A run of entries
-------
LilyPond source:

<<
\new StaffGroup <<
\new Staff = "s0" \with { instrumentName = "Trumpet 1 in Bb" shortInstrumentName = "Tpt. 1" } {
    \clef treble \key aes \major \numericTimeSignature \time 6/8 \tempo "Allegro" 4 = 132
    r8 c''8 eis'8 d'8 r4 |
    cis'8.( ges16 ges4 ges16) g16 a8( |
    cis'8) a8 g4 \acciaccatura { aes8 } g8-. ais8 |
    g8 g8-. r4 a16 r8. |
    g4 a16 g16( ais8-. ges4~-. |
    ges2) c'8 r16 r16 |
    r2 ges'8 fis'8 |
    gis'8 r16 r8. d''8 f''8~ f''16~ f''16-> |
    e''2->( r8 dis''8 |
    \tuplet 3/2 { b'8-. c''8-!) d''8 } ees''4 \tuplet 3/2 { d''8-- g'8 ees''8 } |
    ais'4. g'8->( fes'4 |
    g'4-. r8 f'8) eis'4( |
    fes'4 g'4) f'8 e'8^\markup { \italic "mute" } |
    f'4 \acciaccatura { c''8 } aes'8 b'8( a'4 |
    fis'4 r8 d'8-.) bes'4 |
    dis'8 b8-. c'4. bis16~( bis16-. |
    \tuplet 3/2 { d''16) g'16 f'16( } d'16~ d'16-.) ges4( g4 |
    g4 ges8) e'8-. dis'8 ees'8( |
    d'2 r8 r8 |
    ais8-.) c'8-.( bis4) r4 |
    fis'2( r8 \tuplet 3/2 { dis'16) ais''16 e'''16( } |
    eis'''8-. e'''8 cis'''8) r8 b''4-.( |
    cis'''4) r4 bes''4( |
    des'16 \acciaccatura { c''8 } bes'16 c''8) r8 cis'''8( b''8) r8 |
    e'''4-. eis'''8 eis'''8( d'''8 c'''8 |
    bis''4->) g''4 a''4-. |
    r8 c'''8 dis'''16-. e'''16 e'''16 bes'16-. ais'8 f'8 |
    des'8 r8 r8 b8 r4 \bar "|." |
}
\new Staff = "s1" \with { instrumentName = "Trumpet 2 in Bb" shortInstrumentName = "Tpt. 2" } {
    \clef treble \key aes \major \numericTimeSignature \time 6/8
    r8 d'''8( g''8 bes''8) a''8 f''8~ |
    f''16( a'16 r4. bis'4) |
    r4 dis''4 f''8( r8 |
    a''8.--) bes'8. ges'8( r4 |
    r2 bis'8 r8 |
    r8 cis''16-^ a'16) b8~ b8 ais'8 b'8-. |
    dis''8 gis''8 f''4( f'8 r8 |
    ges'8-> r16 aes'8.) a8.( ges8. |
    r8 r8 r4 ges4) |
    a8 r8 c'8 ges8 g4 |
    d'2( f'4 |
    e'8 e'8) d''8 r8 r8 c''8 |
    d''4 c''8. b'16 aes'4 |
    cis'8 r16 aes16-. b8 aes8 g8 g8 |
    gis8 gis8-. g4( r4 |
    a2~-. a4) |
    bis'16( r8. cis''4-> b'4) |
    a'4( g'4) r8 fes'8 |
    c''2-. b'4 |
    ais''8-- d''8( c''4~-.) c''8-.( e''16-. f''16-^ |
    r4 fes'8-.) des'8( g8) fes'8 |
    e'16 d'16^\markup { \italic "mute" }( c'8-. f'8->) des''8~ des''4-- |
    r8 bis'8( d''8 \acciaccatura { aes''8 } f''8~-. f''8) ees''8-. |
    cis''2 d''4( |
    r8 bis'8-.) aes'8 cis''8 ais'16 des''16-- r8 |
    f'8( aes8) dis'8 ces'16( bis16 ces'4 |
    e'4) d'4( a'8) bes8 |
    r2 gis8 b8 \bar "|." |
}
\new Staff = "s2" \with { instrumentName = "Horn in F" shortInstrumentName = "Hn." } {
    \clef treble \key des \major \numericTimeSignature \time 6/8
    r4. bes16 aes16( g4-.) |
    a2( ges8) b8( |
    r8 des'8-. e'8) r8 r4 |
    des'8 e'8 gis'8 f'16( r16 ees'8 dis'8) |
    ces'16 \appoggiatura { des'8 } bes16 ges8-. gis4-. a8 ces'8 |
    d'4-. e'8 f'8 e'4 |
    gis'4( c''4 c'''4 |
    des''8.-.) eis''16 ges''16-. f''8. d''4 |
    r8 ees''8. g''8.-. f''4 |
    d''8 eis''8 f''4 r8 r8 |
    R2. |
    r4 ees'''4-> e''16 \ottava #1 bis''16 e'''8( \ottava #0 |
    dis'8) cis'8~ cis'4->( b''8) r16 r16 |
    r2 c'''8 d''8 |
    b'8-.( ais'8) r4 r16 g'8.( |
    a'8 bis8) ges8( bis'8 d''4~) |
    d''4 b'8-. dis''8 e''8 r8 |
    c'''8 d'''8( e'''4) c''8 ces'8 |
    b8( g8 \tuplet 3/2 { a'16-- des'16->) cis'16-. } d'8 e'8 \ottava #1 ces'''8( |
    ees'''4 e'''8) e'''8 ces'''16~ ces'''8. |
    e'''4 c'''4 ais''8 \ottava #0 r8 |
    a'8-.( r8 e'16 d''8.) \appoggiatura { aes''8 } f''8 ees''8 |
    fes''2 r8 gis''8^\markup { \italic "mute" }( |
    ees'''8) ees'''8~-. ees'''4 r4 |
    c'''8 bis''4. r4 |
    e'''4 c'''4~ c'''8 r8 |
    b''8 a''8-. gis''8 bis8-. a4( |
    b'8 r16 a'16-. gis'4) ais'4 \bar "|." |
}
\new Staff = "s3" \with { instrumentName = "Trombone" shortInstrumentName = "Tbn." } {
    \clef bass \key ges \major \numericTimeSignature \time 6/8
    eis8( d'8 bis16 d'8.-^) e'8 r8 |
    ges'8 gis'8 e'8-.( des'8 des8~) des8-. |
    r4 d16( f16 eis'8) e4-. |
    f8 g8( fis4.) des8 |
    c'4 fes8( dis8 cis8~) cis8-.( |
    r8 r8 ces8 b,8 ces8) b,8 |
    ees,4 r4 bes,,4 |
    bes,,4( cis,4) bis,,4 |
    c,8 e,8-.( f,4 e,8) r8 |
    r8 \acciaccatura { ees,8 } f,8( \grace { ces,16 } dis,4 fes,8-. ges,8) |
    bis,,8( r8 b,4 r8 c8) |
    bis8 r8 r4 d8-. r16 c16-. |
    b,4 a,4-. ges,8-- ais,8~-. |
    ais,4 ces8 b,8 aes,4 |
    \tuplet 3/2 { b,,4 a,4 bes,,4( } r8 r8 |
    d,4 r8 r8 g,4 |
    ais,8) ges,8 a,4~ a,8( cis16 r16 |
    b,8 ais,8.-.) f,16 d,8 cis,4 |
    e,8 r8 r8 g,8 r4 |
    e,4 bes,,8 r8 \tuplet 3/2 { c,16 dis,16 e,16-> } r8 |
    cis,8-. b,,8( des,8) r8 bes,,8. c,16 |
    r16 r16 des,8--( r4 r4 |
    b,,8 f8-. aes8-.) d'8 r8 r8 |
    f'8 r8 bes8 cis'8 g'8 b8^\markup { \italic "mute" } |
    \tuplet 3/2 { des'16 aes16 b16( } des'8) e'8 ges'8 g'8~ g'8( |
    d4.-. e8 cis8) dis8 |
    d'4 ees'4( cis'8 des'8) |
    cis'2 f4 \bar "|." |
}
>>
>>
-------
■ GOAL OF THE EXERCISE
State how many lines of the entries above contain the string "treble", treating uppercase and lowercase letters as distinct, and give only the number.

■ FINISHED ANSWER
3